**Given task**: Copy out every line in the items below that contains the word "than".

**Input records**:
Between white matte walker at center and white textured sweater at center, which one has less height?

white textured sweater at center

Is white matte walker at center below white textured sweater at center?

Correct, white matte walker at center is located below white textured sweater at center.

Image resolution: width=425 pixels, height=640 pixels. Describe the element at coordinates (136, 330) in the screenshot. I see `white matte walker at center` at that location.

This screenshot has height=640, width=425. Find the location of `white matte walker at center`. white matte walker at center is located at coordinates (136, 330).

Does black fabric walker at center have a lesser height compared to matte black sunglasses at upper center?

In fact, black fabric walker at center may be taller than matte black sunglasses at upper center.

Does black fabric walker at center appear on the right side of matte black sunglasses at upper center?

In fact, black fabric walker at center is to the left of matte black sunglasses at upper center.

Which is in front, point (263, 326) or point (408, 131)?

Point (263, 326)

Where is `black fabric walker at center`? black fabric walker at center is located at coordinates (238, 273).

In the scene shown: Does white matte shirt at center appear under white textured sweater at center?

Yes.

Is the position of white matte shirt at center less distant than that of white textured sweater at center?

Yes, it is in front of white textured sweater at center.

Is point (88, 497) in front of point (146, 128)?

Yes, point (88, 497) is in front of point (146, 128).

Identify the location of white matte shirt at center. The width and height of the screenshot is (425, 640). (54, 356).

**Correct response**:
In fact, black fabric walker at center may be taller than matte black sunglasses at upper center.
Is the position of white matte shirt at center less distant than that of white textured sweater at center?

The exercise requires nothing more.